■ Brief ■
The entries below contain a line with "sofa: (84, 106) -> (207, 264), width x0.73" and a line with "window: (341, 361) -> (192, 435), moved". Quote exactly those two lines and all lines between them.

■ Records for the exercise ■
☆ ☆ ☆ ☆ ☆ ☆ ☆
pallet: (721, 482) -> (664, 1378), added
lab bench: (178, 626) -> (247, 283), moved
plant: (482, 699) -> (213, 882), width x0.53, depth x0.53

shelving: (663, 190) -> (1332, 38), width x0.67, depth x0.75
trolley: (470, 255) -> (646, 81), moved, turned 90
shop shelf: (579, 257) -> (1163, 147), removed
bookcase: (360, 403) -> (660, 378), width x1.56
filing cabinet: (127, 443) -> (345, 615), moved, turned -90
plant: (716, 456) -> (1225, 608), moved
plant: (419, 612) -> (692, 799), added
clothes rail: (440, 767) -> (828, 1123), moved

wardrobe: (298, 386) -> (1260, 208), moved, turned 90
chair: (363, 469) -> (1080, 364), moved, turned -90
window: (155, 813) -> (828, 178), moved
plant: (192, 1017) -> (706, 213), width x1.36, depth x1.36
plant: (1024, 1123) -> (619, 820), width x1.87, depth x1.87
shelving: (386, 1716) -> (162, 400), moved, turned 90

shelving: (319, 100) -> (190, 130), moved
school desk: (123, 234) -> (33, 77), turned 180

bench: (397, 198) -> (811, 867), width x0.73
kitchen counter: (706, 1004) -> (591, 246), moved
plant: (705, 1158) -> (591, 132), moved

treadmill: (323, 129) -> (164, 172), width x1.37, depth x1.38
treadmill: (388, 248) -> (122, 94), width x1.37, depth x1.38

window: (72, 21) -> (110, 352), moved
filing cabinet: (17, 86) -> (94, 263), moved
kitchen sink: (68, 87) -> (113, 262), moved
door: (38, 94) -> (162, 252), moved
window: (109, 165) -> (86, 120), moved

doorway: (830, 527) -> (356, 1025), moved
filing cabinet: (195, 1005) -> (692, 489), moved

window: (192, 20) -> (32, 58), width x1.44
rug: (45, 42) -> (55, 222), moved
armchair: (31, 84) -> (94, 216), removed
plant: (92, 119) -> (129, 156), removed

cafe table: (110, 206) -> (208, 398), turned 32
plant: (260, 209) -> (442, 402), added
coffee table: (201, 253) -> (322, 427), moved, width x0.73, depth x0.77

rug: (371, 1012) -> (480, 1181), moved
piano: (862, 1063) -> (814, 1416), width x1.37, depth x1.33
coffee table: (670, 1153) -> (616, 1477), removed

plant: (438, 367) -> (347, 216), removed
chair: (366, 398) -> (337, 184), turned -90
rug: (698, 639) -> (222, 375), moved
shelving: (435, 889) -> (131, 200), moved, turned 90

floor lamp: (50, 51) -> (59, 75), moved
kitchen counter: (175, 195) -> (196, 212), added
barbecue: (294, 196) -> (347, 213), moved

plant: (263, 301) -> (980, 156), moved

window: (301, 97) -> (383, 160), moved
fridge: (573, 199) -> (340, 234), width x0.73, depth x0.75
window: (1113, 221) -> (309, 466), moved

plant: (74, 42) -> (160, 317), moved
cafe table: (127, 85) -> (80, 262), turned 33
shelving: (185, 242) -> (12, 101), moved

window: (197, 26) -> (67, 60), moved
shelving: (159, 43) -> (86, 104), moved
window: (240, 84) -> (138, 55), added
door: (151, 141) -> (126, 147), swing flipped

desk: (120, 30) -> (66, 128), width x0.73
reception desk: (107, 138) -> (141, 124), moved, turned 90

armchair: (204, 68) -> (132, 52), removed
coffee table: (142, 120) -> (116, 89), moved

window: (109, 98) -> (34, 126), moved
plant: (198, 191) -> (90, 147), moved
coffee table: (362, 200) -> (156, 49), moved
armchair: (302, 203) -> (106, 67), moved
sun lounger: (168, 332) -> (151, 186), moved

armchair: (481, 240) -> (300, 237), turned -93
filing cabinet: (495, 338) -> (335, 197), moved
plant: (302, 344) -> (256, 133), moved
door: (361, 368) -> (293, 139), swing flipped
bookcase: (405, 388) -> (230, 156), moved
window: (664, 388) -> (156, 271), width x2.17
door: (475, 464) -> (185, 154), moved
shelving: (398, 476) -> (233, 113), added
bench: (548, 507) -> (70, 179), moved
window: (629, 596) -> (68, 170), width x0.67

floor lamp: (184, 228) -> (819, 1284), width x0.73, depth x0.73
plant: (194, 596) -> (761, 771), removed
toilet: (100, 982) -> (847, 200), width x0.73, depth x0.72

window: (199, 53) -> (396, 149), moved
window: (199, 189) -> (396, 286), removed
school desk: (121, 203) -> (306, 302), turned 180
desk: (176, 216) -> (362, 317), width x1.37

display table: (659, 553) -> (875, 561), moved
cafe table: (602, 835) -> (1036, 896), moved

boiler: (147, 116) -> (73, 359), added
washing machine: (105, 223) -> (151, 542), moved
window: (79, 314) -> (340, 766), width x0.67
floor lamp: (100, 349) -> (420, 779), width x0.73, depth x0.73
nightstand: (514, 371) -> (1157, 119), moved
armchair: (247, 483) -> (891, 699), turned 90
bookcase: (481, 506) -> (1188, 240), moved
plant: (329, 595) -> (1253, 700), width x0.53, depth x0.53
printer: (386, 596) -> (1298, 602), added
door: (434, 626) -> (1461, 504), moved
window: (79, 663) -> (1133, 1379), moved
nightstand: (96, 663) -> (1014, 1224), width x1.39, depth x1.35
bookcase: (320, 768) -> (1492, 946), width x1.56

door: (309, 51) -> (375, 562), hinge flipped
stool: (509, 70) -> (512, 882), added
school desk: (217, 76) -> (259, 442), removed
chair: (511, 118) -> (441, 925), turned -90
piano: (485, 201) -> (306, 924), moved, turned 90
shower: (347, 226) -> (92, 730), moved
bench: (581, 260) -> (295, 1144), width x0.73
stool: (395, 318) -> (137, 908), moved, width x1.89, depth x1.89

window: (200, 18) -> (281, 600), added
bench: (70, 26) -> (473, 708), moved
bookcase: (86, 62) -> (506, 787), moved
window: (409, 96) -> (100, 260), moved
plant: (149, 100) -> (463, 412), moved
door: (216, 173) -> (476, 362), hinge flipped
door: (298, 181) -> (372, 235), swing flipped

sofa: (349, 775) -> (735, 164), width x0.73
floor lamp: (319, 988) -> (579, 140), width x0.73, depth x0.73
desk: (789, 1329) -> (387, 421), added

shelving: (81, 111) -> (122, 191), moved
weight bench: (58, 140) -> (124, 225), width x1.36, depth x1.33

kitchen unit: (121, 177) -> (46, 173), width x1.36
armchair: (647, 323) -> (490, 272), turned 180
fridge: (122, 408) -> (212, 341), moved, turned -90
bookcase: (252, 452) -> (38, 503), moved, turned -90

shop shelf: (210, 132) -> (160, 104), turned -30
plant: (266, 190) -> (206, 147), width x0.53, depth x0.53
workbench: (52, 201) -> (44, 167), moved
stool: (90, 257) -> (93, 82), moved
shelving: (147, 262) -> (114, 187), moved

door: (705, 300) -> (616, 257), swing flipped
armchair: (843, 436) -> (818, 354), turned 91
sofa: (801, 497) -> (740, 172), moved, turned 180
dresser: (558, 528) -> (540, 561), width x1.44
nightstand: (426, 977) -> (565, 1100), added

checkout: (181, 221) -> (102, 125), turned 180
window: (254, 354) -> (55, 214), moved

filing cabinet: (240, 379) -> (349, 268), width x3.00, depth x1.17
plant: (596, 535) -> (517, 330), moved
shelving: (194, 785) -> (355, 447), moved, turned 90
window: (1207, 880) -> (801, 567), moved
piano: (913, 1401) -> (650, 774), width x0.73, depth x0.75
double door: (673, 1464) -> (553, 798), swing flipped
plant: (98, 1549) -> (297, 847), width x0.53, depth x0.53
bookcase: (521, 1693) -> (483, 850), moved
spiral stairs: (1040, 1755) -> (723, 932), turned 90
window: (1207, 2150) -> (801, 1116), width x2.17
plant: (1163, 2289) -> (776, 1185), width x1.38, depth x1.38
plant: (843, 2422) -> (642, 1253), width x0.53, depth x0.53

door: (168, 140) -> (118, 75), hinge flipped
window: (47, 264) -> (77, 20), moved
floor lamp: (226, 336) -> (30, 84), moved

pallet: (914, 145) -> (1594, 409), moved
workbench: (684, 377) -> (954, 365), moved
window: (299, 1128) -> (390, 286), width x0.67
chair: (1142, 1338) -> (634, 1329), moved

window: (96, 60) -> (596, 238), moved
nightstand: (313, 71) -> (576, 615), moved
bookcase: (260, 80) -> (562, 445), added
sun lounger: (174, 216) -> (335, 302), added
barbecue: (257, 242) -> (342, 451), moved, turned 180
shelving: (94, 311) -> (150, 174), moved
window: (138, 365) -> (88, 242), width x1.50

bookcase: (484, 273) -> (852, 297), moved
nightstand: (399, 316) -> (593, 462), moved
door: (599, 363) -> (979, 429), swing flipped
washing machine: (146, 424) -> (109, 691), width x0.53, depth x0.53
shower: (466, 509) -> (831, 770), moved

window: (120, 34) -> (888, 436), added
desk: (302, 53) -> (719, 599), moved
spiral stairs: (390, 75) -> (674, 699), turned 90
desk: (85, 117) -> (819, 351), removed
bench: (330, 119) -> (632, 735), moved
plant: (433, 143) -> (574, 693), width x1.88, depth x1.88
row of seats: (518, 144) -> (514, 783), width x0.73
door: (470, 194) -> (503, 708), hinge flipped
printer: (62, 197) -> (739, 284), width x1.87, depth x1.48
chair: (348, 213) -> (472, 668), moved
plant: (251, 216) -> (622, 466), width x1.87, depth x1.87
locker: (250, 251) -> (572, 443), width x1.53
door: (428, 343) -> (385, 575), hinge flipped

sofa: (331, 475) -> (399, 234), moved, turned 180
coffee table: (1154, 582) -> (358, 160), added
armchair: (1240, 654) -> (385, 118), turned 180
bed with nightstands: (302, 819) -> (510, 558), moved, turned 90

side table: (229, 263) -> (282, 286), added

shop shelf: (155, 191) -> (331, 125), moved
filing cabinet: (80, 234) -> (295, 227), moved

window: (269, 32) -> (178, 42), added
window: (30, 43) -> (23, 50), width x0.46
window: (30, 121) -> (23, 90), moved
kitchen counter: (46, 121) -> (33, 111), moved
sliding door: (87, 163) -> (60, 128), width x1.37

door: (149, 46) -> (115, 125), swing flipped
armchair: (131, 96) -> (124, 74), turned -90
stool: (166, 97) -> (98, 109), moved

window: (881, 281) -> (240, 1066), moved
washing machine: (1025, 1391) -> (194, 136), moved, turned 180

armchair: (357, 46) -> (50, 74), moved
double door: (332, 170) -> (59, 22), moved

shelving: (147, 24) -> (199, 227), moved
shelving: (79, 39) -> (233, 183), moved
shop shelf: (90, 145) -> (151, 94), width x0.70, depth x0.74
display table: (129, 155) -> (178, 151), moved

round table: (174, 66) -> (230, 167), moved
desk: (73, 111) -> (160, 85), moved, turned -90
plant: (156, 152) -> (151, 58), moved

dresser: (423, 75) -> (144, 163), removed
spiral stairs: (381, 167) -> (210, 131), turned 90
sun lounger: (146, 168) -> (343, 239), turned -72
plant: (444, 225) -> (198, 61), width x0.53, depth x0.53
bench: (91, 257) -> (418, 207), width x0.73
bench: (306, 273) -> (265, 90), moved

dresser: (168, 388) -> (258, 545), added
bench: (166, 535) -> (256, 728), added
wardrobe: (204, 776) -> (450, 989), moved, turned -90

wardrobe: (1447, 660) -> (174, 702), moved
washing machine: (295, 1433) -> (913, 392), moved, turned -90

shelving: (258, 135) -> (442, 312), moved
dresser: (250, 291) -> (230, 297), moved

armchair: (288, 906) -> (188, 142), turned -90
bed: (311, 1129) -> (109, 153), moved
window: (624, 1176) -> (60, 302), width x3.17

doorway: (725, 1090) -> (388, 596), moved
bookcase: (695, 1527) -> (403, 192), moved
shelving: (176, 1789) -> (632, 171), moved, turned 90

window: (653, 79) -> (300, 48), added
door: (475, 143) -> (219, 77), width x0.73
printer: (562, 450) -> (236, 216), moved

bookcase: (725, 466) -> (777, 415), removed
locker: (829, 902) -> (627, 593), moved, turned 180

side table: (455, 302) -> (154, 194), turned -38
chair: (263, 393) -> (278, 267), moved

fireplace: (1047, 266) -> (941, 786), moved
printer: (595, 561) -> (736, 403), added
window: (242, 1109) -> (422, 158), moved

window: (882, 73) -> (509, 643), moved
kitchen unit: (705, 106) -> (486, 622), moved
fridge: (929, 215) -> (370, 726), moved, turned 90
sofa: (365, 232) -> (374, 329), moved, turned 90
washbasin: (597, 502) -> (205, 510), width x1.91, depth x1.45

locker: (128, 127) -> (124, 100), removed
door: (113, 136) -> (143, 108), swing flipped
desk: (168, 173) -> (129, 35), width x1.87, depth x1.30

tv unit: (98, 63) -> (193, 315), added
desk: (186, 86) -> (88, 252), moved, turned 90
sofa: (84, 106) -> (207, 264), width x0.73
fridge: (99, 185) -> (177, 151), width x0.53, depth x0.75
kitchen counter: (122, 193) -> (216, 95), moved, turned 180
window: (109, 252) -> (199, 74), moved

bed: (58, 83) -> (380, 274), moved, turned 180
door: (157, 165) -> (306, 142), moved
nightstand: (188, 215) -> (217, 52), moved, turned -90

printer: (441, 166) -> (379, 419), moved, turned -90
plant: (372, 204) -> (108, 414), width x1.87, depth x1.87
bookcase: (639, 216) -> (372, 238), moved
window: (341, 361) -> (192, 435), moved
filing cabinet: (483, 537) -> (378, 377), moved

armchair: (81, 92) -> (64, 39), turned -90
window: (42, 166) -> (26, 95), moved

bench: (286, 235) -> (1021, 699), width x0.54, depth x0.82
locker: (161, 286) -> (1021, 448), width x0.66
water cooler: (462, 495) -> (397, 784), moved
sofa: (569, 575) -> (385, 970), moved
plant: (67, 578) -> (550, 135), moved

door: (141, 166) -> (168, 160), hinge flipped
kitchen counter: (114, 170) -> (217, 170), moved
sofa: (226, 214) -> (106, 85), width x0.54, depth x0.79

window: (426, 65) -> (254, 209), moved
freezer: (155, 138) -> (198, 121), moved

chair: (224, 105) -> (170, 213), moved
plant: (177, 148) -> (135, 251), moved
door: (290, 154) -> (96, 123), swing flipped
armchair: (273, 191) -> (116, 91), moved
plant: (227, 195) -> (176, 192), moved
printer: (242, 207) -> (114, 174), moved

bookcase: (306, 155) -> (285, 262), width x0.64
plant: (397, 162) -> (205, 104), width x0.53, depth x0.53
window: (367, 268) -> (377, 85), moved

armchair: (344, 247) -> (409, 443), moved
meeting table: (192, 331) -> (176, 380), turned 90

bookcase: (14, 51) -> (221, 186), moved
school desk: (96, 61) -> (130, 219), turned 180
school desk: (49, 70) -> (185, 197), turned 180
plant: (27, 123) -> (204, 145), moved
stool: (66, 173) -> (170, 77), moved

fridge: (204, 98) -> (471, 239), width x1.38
☆ ☆ ☆ ☆ ☆ ☆ ☆
■ Task response ■
sofa: (84, 106) -> (207, 264), width x0.73
fridge: (99, 185) -> (177, 151), width x0.53, depth x0.75
kitchen counter: (122, 193) -> (216, 95), moved, turned 180
window: (109, 252) -> (199, 74), moved

bed: (58, 83) -> (380, 274), moved, turned 180
door: (157, 165) -> (306, 142), moved
nightstand: (188, 215) -> (217, 52), moved, turned -90

printer: (441, 166) -> (379, 419), moved, turned -90
plant: (372, 204) -> (108, 414), width x1.87, depth x1.87
bookcase: (639, 216) -> (372, 238), moved
window: (341, 361) -> (192, 435), moved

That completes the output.